* HOW TO COMPLETE THIS TASK
What follows is a listing to transcribe exactly, leaving the pictures out.

* SUPPLIED INFORMATION
━━━━

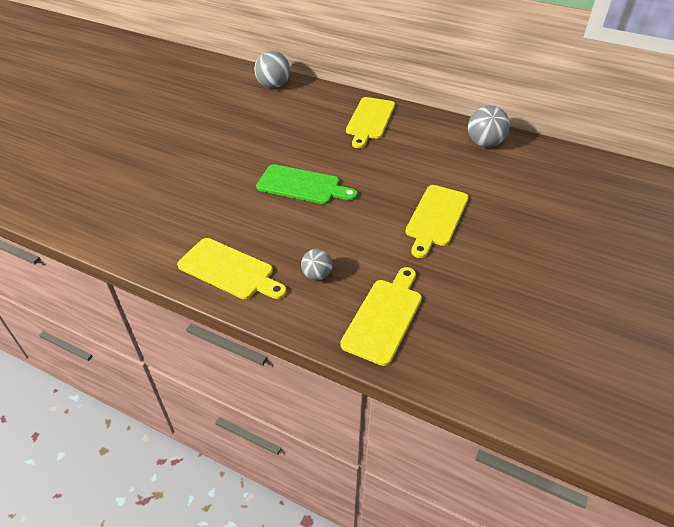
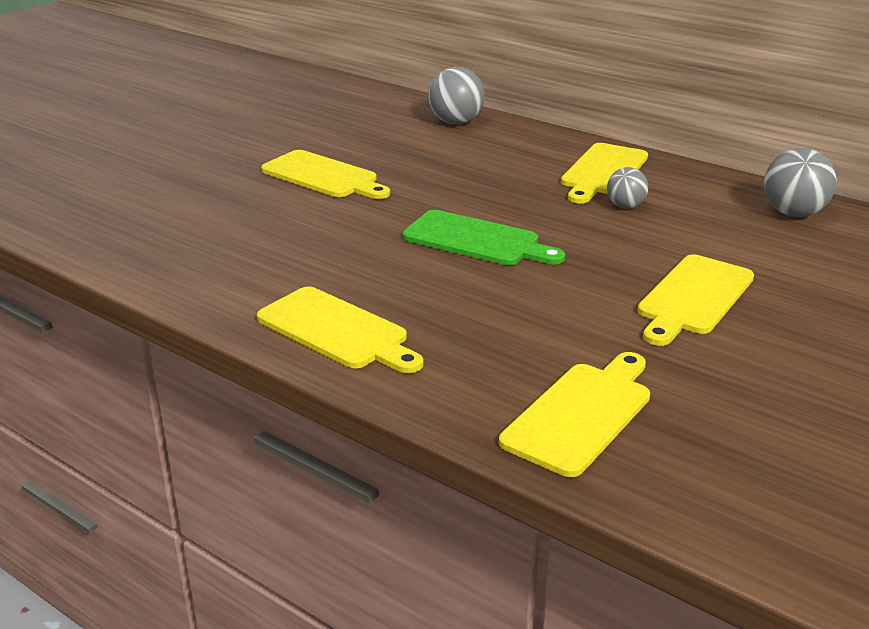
camera: 10 degrees right, 15 degrees down
(197, 141) = (323, 176): none -> yellow cutting board
(317, 275) = (478, 350): grey ball -> grey ball (625, 206)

━━━━

* RESPONSE BELOW
camera: 10 degrees right, 15 degrees down
(197, 141) = (323, 176): none -> yellow cutting board
(317, 275) = (478, 350): grey ball -> grey ball (625, 206)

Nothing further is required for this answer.